DATA >>
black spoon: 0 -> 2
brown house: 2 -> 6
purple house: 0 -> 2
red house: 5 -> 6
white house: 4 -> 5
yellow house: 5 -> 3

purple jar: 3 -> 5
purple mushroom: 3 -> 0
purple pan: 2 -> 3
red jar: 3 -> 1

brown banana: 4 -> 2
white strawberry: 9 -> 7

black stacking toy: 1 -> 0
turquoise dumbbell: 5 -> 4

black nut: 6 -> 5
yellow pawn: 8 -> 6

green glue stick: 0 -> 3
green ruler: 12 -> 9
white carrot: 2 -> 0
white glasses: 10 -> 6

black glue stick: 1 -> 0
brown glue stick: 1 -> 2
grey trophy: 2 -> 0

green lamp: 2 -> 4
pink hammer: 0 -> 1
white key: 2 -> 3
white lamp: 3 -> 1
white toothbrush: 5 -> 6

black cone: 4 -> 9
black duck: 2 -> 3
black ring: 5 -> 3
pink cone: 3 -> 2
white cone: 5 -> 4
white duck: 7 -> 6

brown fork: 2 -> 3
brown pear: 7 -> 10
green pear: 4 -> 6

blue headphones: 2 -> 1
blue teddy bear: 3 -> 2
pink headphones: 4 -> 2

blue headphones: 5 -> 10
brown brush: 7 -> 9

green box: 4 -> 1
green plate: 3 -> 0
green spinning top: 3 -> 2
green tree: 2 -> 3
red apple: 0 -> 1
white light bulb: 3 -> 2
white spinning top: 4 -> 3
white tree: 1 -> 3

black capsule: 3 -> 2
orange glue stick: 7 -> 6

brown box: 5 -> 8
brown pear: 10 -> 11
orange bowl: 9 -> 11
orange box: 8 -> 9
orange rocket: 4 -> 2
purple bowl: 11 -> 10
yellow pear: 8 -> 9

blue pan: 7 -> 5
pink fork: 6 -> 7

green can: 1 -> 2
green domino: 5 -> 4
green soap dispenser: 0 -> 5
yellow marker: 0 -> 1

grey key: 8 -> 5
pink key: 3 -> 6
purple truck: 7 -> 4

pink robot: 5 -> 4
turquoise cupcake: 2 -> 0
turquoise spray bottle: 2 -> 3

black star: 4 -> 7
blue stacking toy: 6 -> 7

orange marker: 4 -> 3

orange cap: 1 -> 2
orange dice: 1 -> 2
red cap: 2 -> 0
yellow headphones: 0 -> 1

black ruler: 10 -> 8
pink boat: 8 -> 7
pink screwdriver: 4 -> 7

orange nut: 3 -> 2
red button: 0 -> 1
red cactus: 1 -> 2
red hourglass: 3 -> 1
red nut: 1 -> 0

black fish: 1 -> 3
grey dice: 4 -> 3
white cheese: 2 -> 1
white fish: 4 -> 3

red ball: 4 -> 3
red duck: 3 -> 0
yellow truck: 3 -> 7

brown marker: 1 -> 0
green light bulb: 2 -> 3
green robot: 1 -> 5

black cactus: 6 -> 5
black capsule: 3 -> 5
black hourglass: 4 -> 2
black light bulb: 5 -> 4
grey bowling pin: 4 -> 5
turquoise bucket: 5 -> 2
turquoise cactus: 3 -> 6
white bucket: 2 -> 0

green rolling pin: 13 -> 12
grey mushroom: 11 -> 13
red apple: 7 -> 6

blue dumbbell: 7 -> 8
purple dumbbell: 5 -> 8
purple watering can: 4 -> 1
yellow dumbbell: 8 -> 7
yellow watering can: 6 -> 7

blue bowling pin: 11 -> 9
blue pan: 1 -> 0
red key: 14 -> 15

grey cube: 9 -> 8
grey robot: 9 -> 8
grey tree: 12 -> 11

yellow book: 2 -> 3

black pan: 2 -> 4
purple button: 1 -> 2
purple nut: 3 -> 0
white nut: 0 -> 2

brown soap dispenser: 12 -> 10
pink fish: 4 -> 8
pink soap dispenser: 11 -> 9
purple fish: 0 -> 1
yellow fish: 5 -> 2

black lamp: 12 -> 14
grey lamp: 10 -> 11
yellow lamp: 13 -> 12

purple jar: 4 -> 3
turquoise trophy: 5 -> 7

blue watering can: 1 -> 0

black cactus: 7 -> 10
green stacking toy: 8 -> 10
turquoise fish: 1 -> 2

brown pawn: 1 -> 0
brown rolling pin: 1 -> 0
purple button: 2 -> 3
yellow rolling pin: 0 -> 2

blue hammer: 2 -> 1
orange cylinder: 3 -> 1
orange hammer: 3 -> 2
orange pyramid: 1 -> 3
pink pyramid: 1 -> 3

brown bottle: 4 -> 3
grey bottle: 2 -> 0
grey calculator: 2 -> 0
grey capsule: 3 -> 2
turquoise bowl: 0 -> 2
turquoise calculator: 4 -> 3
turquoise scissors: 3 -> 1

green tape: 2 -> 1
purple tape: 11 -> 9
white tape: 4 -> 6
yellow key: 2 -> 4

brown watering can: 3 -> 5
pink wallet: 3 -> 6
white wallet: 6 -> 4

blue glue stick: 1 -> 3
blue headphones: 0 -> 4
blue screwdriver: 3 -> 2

WHAT IS BEING ASKED >> Copy out, exactly as given, the line containing "white bucket: 2 -> 0" together with every line after it in the material.

WRITTEN SOLUTION >>
white bucket: 2 -> 0

green rolling pin: 13 -> 12
grey mushroom: 11 -> 13
red apple: 7 -> 6

blue dumbbell: 7 -> 8
purple dumbbell: 5 -> 8
purple watering can: 4 -> 1
yellow dumbbell: 8 -> 7
yellow watering can: 6 -> 7

blue bowling pin: 11 -> 9
blue pan: 1 -> 0
red key: 14 -> 15

grey cube: 9 -> 8
grey robot: 9 -> 8
grey tree: 12 -> 11

yellow book: 2 -> 3

black pan: 2 -> 4
purple button: 1 -> 2
purple nut: 3 -> 0
white nut: 0 -> 2

brown soap dispenser: 12 -> 10
pink fish: 4 -> 8
pink soap dispenser: 11 -> 9
purple fish: 0 -> 1
yellow fish: 5 -> 2

black lamp: 12 -> 14
grey lamp: 10 -> 11
yellow lamp: 13 -> 12

purple jar: 4 -> 3
turquoise trophy: 5 -> 7

blue watering can: 1 -> 0

black cactus: 7 -> 10
green stacking toy: 8 -> 10
turquoise fish: 1 -> 2

brown pawn: 1 -> 0
brown rolling pin: 1 -> 0
purple button: 2 -> 3
yellow rolling pin: 0 -> 2

blue hammer: 2 -> 1
orange cylinder: 3 -> 1
orange hammer: 3 -> 2
orange pyramid: 1 -> 3
pink pyramid: 1 -> 3

brown bottle: 4 -> 3
grey bottle: 2 -> 0
grey calculator: 2 -> 0
grey capsule: 3 -> 2
turquoise bowl: 0 -> 2
turquoise calculator: 4 -> 3
turquoise scissors: 3 -> 1

green tape: 2 -> 1
purple tape: 11 -> 9
white tape: 4 -> 6
yellow key: 2 -> 4

brown watering can: 3 -> 5
pink wallet: 3 -> 6
white wallet: 6 -> 4

blue glue stick: 1 -> 3
blue headphones: 0 -> 4
blue screwdriver: 3 -> 2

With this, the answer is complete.